WORK REQUEST
Set down exactly the lines below, starting at the one that contains "camera: 80 degrees left, 0 degrees up" and ending at the one that contains "(581, 365) = (590, 322): none -> blue bottle", with both of those lines included and nothing else.

SOURCE MATERIAL

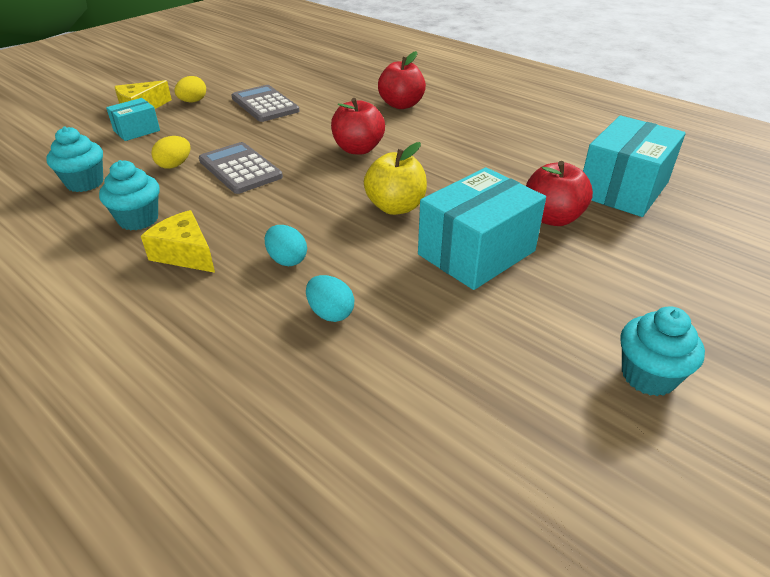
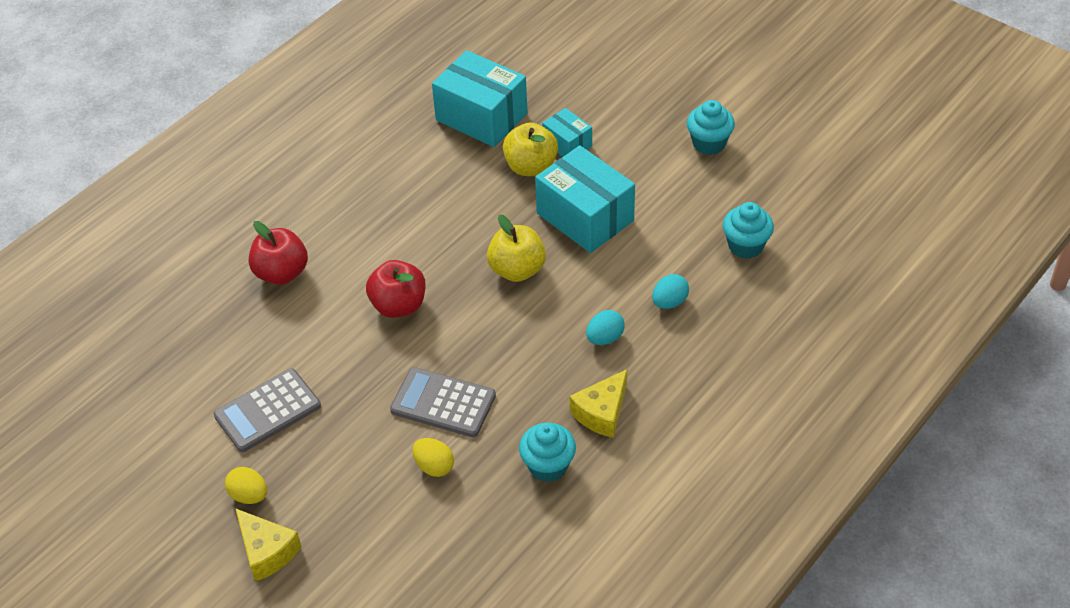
camera: 90 degrees left, 10 degrees up
(85, 183) = (476, 541): turquoise cupcake -> turquoise cupcake (745, 246)
(137, 131) = (340, 533): turquoise box -> turquoise box (567, 144)
(240, 169) = (443, 403): grey calculator -> grey calculator turned 60 degrees clockwise
(552, 218) = (531, 167): red apple -> yellow apple

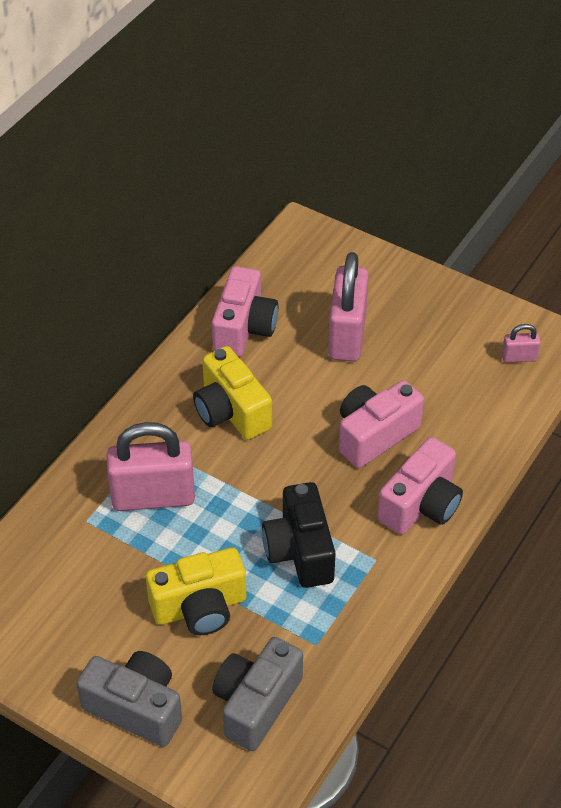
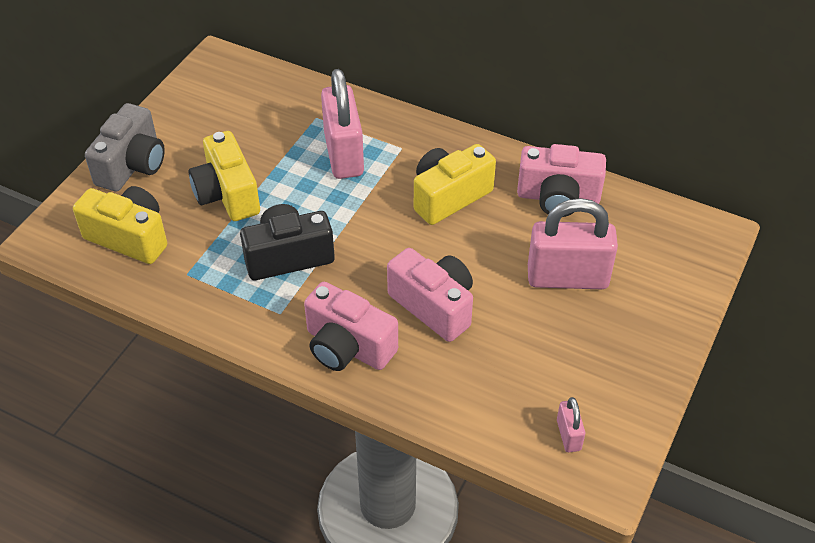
camera: 85 degrees right, 0 degrees up
(256, 703) = (129, 237): grey camera -> yellow camera

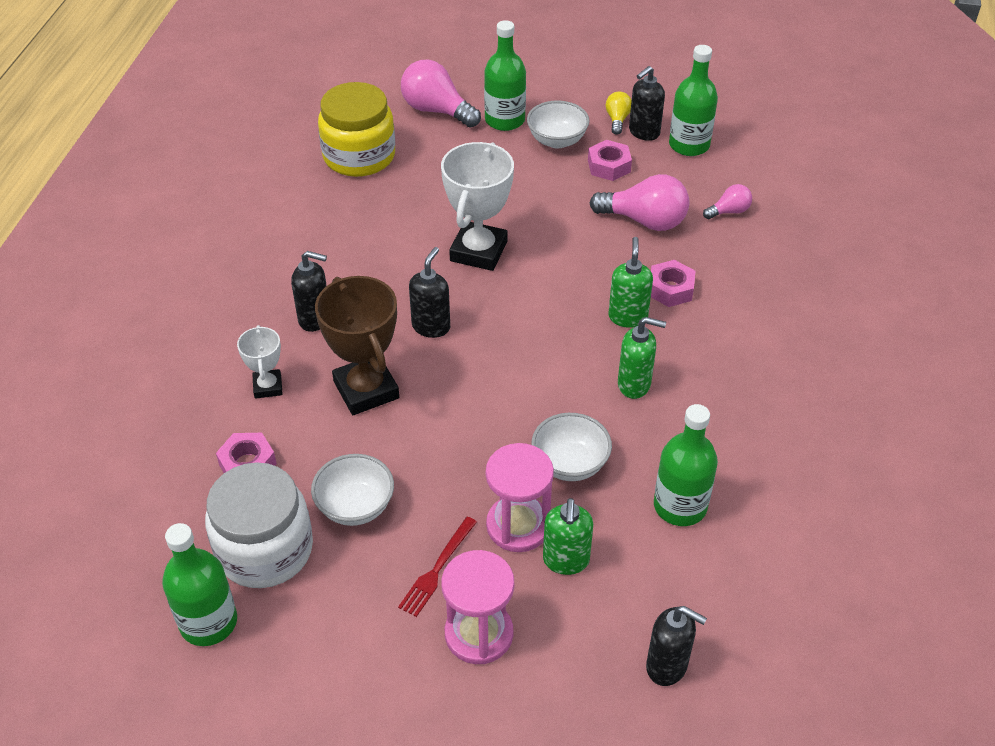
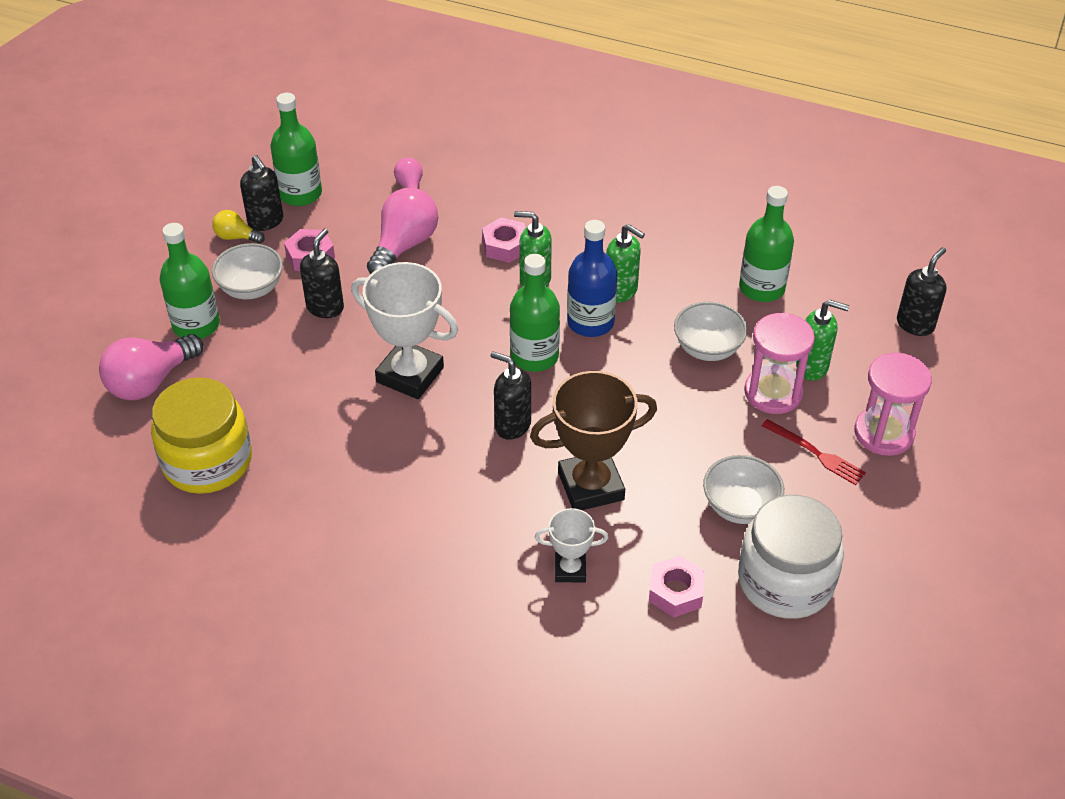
camera: 80 degrees left, 0 degrees up
(208, 622) = (867, 630): green bottle -> green bottle (534, 356)
(315, 319) = (476, 522): black soap dispenser -> black soap dispenser (325, 307)
(581, 365) = (590, 322): none -> blue bottle
(634, 384) = (621, 291): green soap dispenser -> green soap dispenser turned 105 degrees clockwise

REPLY
camera: 80 degrees left, 0 degrees up
(208, 622) = (867, 630): green bottle -> green bottle (534, 356)
(315, 319) = (476, 522): black soap dispenser -> black soap dispenser (325, 307)
(581, 365) = (590, 322): none -> blue bottle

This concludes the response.